### Exercise brief
How many lines in the data contain the string "kern"? Matching is case-sensitive, so reply with the number alone.

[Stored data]
☆ ☆ ☆ ☆ ☆ ☆ ☆

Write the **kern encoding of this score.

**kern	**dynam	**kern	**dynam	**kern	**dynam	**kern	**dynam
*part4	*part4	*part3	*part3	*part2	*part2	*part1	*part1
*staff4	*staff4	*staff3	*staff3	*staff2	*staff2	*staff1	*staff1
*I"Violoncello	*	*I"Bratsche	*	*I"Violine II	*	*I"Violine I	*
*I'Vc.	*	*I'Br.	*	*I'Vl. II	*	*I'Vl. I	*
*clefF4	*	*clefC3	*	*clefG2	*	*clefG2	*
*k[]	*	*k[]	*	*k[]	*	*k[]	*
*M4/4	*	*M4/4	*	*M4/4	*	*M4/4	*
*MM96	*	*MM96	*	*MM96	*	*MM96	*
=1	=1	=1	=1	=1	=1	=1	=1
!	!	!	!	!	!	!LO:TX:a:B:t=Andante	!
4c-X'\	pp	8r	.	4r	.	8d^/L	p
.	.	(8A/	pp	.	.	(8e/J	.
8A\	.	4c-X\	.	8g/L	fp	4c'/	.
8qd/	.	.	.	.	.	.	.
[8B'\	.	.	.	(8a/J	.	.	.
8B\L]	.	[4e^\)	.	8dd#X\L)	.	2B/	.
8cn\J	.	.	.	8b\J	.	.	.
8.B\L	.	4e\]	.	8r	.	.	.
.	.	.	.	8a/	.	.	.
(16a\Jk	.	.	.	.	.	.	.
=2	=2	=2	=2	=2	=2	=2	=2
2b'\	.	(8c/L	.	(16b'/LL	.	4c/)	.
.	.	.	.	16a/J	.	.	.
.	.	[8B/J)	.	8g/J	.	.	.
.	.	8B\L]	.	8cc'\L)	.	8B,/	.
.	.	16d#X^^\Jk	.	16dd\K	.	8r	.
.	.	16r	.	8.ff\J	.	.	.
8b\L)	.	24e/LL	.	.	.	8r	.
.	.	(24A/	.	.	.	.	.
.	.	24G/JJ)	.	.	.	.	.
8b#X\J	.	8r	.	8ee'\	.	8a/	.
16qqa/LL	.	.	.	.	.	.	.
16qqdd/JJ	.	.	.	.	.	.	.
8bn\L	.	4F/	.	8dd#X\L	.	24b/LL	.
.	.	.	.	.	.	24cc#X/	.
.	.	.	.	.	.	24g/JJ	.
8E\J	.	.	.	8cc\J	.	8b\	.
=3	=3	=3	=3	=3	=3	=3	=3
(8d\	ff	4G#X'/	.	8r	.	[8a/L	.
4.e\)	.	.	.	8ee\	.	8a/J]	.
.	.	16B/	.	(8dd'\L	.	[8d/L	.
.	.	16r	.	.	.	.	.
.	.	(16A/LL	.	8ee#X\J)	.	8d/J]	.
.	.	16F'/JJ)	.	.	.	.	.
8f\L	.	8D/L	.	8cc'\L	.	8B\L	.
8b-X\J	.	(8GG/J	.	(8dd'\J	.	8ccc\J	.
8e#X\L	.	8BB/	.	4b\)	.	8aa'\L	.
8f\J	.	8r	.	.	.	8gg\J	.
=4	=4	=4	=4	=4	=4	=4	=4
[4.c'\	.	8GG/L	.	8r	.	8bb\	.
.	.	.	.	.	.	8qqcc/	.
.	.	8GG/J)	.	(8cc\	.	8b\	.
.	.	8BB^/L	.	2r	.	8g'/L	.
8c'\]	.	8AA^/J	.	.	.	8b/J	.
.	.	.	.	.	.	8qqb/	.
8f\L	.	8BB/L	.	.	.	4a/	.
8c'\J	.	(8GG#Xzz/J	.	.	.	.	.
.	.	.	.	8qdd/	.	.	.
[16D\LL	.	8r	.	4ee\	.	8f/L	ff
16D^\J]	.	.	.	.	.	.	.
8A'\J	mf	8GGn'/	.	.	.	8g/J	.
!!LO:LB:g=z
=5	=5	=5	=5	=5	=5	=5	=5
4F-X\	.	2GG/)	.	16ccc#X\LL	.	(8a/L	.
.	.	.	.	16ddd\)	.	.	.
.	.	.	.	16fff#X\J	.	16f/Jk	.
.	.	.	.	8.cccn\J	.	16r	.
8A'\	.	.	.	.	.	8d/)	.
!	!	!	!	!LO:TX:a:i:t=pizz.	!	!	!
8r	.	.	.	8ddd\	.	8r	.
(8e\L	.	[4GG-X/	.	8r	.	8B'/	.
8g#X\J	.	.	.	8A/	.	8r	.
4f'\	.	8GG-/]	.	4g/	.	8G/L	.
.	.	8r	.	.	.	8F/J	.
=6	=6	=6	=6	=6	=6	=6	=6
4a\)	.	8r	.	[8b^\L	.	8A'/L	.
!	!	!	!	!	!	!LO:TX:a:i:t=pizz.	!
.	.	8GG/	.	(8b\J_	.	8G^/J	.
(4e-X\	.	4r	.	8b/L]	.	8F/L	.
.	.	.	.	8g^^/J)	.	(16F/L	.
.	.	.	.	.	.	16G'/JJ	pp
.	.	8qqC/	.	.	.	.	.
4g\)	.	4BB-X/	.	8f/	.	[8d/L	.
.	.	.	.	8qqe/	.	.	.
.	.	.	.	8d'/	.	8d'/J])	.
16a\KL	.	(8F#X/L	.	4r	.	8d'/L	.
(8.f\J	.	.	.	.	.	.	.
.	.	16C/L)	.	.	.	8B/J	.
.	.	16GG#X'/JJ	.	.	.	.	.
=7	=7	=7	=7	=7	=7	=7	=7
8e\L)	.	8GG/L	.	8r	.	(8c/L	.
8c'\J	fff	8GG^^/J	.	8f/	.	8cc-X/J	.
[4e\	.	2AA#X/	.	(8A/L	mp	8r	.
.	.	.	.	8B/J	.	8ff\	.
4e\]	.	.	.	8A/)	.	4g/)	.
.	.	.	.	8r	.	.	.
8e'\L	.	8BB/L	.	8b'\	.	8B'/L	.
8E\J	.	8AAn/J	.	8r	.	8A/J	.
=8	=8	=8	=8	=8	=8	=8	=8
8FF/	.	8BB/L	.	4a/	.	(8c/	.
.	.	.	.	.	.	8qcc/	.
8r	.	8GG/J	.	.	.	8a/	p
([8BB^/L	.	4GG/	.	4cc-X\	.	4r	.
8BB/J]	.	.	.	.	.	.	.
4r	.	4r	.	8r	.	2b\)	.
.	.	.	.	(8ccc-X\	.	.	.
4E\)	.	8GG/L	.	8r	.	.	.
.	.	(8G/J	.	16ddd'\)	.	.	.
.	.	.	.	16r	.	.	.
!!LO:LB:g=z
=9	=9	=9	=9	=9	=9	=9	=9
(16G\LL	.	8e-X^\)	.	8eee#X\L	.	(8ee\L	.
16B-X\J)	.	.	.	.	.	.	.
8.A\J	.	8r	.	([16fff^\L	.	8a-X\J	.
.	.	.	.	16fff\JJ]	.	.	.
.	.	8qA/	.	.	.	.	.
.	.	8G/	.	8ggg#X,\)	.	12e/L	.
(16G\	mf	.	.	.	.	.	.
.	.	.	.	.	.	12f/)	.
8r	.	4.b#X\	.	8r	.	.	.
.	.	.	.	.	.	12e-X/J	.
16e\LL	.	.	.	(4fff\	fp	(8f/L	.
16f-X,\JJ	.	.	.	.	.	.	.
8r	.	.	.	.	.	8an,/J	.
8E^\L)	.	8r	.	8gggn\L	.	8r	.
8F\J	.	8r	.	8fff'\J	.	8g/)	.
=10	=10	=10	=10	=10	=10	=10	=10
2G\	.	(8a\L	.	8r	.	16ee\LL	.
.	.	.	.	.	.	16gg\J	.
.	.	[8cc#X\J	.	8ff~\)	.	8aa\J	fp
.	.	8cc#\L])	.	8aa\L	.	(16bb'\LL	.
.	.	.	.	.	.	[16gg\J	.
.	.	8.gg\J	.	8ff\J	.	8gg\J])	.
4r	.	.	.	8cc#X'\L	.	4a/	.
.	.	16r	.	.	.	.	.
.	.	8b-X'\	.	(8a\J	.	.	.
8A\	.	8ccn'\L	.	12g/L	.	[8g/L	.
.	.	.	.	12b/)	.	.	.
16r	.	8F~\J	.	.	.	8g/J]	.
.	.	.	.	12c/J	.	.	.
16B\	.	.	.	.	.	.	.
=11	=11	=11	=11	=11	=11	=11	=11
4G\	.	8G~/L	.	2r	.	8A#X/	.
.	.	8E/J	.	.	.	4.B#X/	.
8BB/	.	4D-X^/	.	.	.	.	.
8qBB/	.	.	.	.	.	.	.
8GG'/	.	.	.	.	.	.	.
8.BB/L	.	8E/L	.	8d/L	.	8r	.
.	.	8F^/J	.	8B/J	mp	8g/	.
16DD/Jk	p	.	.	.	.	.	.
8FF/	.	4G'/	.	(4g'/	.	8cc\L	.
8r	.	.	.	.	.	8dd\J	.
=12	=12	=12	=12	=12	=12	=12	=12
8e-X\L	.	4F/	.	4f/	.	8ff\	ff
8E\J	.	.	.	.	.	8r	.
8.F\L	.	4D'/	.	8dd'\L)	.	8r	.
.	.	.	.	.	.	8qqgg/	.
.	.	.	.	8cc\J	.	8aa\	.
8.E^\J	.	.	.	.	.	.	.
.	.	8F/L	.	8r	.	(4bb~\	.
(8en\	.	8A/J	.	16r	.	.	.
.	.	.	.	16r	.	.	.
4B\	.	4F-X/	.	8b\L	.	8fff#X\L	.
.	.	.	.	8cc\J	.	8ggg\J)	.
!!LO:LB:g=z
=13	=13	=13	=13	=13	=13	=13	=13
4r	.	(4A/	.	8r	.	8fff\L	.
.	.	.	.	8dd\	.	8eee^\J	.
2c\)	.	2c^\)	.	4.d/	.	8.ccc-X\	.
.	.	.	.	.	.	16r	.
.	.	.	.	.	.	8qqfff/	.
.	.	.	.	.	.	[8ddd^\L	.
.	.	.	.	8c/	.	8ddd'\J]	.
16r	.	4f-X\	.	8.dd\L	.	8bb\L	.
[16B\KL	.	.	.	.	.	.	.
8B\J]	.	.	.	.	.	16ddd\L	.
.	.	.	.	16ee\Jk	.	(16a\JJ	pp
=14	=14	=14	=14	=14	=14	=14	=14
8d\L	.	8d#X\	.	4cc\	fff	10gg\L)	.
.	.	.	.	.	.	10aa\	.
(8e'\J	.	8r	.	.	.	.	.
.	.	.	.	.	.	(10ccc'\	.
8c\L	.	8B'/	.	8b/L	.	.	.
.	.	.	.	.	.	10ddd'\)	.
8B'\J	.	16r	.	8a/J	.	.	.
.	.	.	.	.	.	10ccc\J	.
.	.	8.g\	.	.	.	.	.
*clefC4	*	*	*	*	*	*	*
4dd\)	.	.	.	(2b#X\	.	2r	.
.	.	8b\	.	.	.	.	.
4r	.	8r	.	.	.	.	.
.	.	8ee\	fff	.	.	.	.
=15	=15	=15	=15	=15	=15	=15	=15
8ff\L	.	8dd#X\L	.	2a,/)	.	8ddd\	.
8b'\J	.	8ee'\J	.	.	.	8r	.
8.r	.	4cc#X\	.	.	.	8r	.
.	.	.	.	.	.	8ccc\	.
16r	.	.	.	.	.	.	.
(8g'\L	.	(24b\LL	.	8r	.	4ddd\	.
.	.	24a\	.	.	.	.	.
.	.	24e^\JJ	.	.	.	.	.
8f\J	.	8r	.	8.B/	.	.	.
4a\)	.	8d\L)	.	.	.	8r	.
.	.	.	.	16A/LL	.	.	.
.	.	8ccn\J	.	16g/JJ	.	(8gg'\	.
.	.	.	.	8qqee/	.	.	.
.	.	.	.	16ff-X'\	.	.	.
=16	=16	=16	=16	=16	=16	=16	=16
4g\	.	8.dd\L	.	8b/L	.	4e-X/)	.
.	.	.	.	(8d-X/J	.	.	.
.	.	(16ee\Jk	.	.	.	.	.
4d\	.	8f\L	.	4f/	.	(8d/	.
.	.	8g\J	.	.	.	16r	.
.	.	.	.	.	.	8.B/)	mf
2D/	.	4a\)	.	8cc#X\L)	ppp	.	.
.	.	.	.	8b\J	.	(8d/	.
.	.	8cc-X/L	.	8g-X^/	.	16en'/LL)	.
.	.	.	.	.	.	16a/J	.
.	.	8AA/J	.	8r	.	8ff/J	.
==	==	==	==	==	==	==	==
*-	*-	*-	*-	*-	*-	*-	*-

☆ ☆ ☆ ☆ ☆ ☆ ☆

### Response
2